→ **WHAT IS BEING ASKED**:
Leaving the pictures aside, reproduce the data in full and word for word.

→ **RECORDS SUPPLIED**:
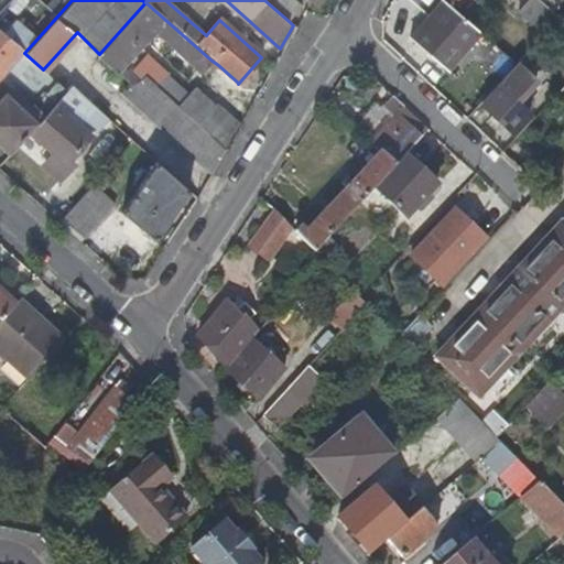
[(292,0),(264,0),(290,22),(302,9),(292,0)]
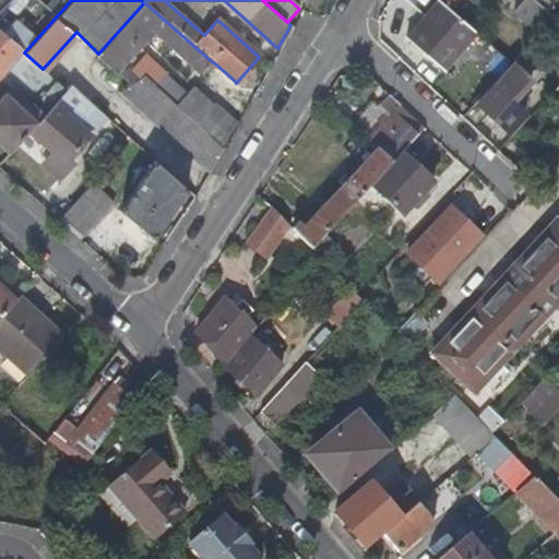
[(441,69),(474,31),(438,0),(437,0),(406,38),(441,69)]
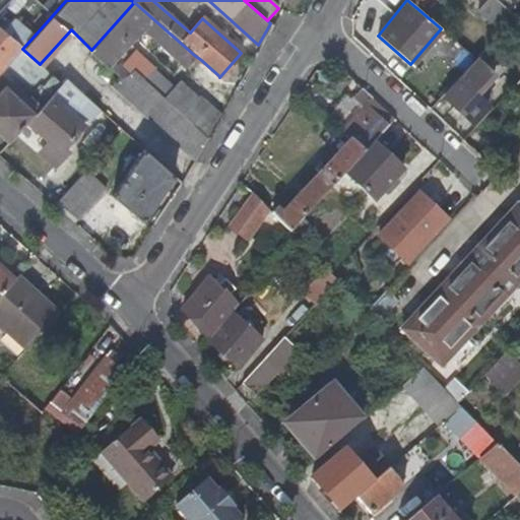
[(485,0),(476,10),(501,31),(515,16),(497,0),(485,0)]
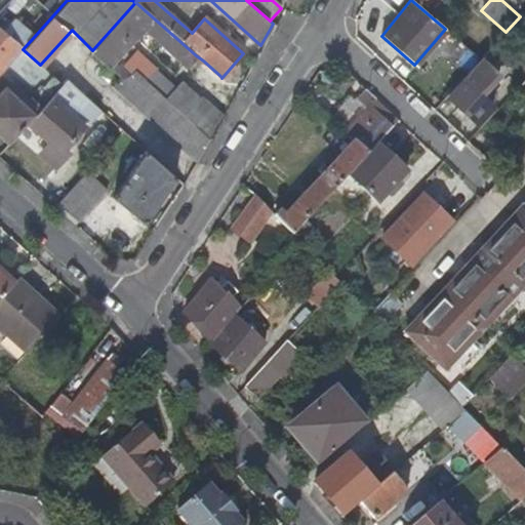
[(192,73),(203,61),(196,55),(135,2),(101,41),(117,56),(133,37),(130,34),(138,26),(192,73)]
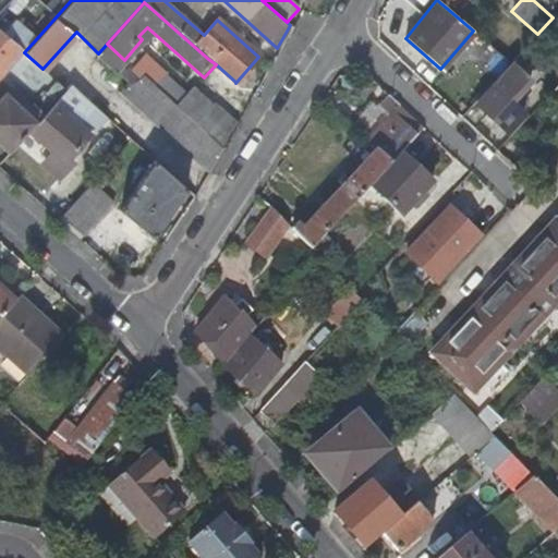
[(0,75),(23,51),(24,52),(35,40),(13,21),(1,34),(0,32),(0,75)]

→ **THE COMPLETED TASK**:
[(292,0),(264,0),(290,22),(302,9),(292,0)]
[(441,69),(474,31),(438,0),(437,0),(406,38),(441,69)]
[(485,0),(476,10),(501,31),(515,16),(497,0),(485,0)]
[(192,73),(203,61),(196,55),(135,2),(101,41),(117,56),(133,37),(130,34),(138,26),(192,73)]
[(0,75),(23,51),(24,52),(35,40),(13,21),(1,34),(0,32),(0,75)]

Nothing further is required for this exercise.